> WORK INSTRUCTIONS: Keep the pictures out while you transcribe the listing below exactly.

> GIVEN INFORMATION:
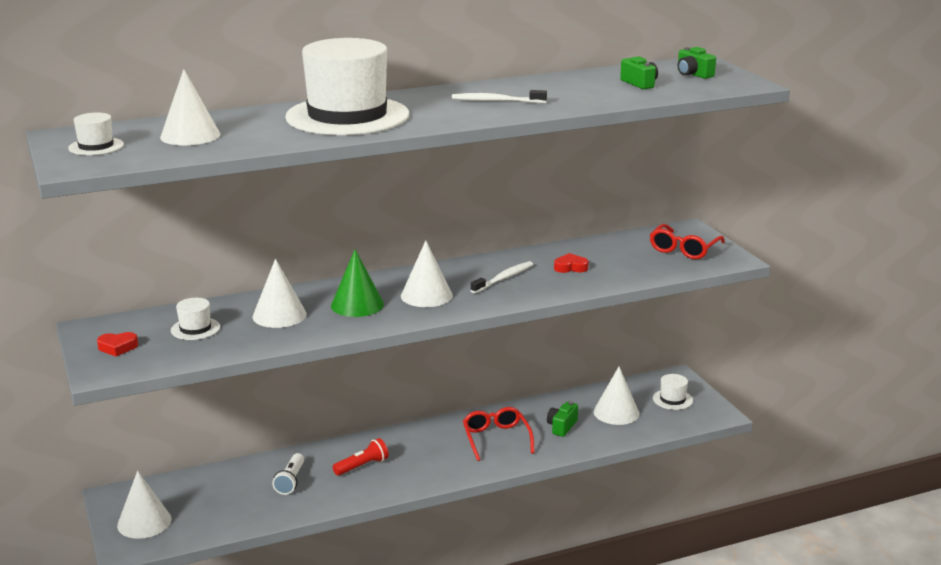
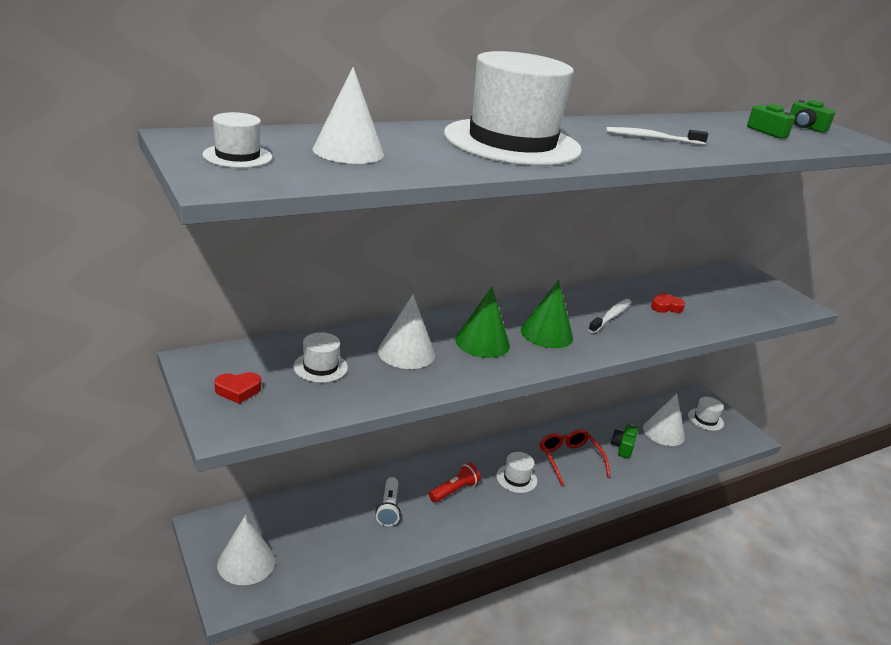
camera: 10 degrees left, 5 degrees up
(426, 295) = (546, 334): white cone -> green cone
(432, 455) = (516, 478): none -> white hat
(684, 249) = (753, 292): red glasses -> none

> WRITTEN ANSWER:
camera: 10 degrees left, 5 degrees up
(426, 295) = (546, 334): white cone -> green cone
(432, 455) = (516, 478): none -> white hat
(684, 249) = (753, 292): red glasses -> none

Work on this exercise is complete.